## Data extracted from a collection

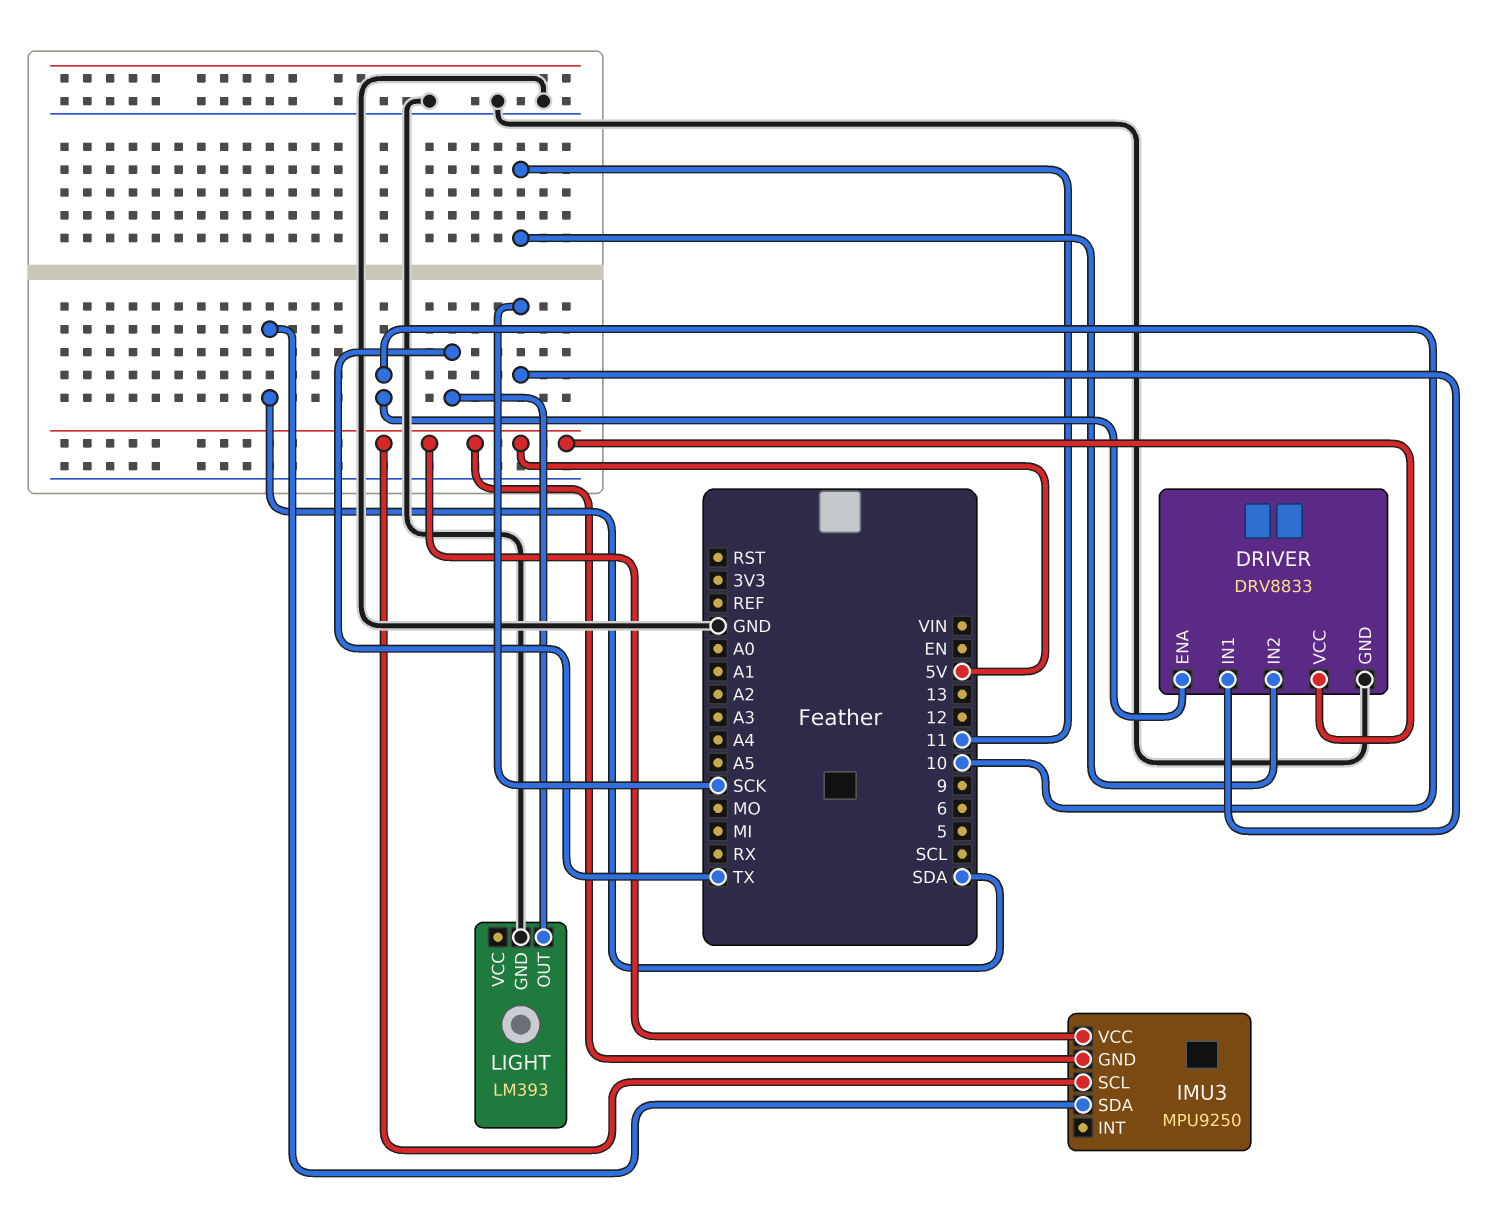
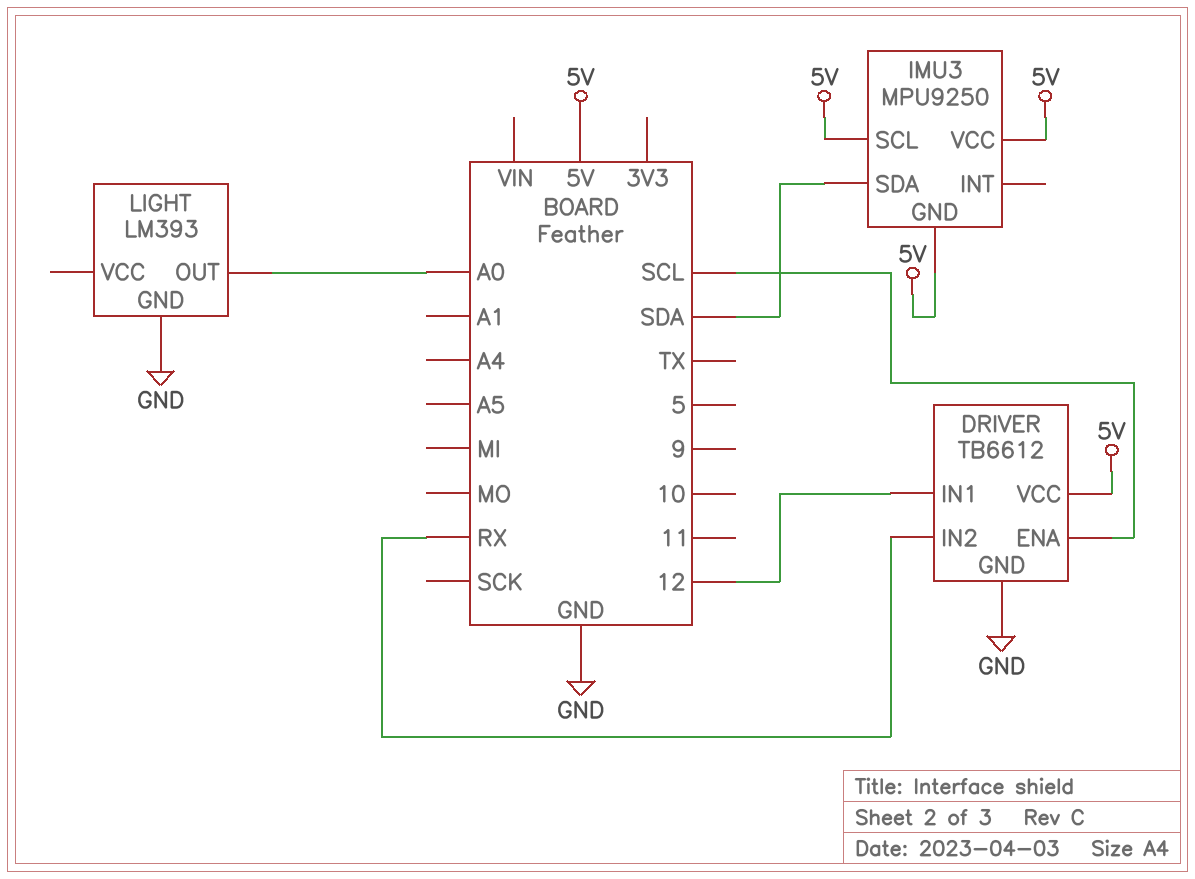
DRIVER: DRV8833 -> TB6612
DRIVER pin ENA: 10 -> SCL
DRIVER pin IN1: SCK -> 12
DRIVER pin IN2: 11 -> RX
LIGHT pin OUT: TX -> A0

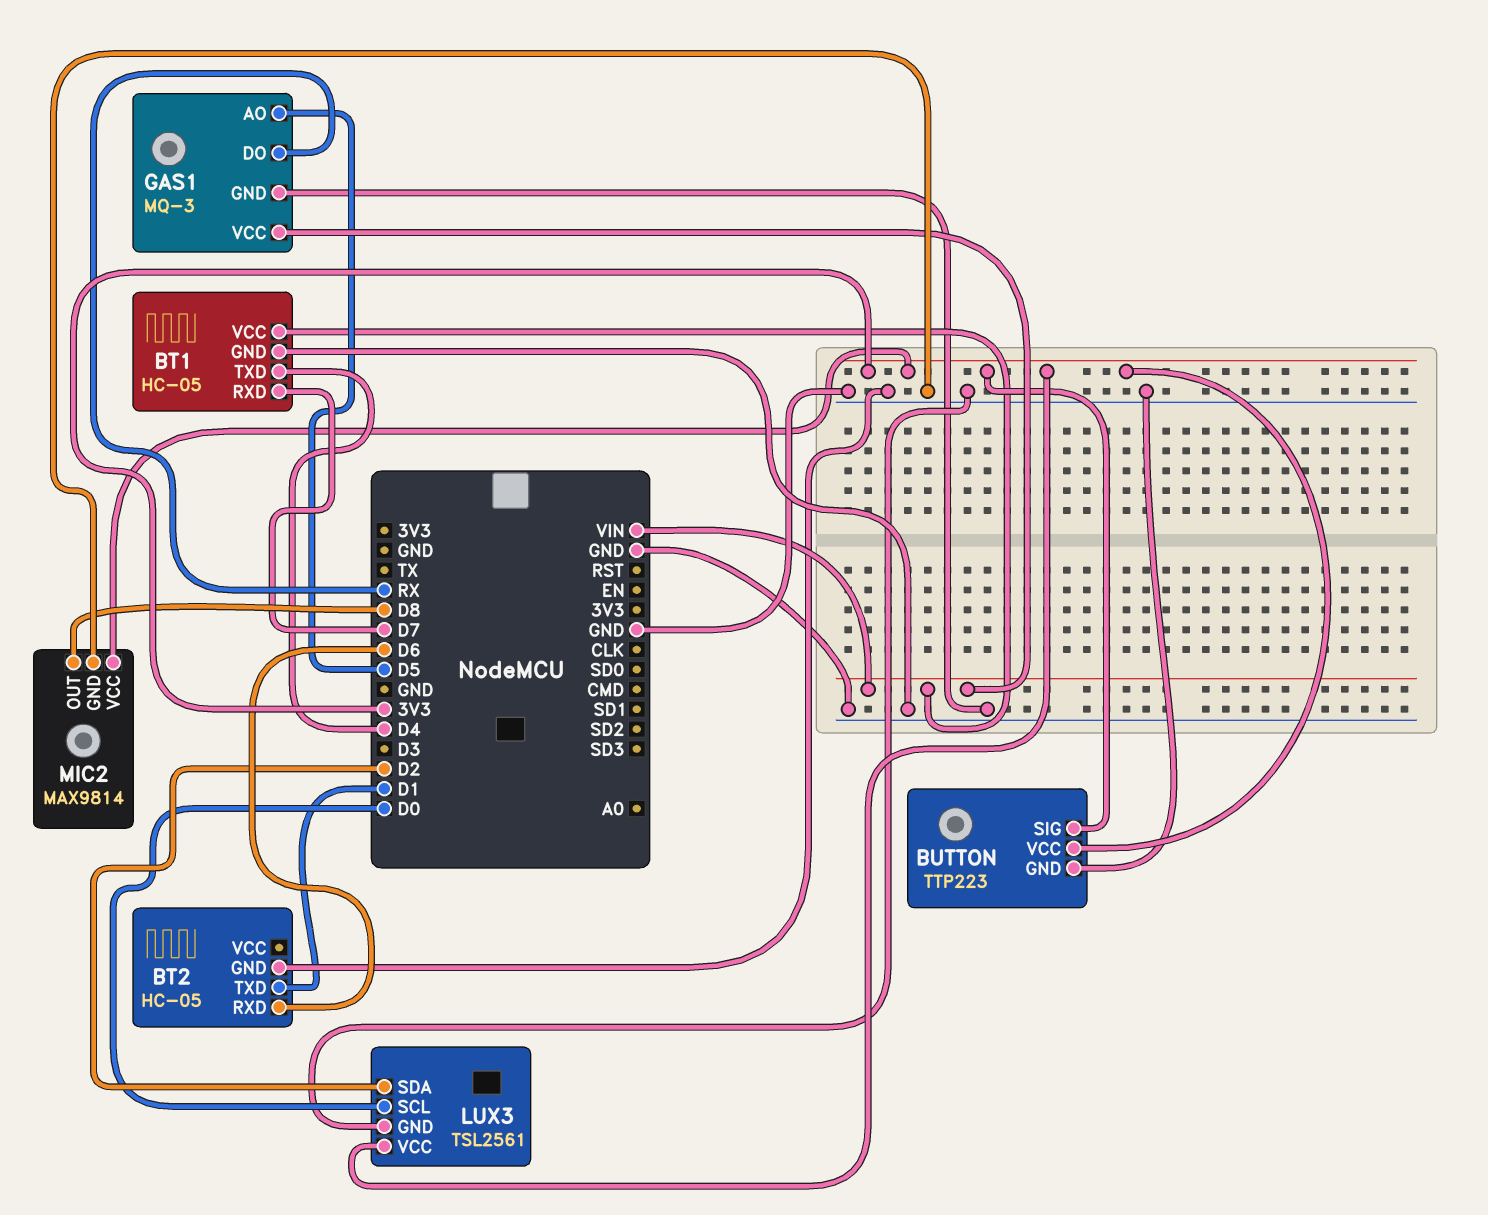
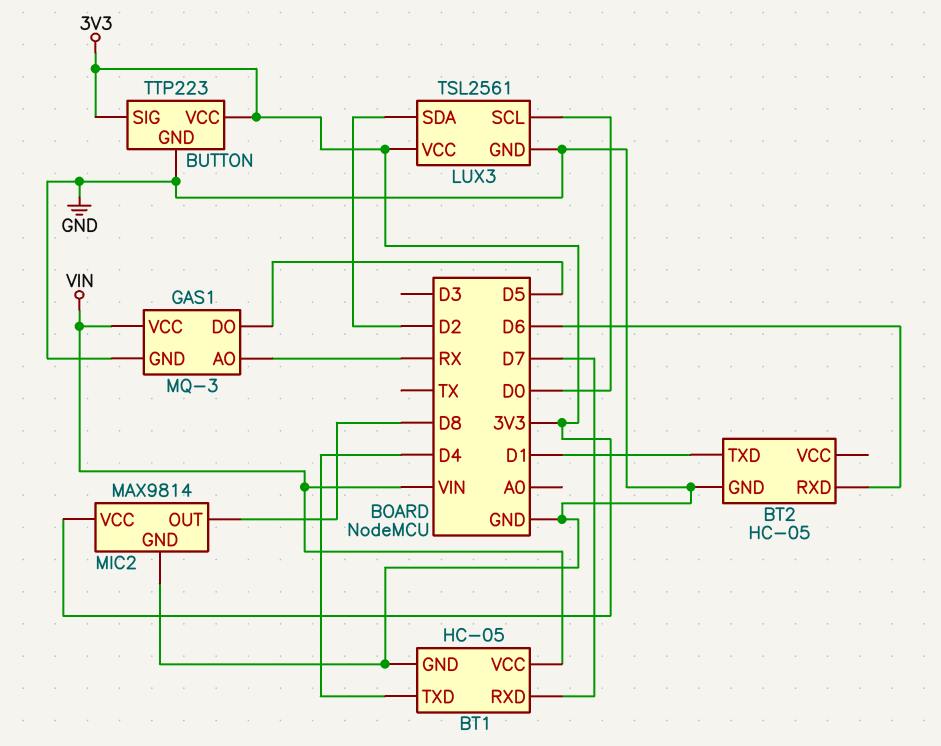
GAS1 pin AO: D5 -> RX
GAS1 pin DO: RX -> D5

## EXERCISE GOAL
Once you find the line containing "DRIVER pin IN1: SCK -> 12", transcribe it and each line after it to the end of the records exactly, and leave out the pictures.

## YOUR SOLUTION
DRIVER pin IN1: SCK -> 12
DRIVER pin IN2: 11 -> RX
LIGHT pin OUT: TX -> A0

GAS1 pin AO: D5 -> RX
GAS1 pin DO: RX -> D5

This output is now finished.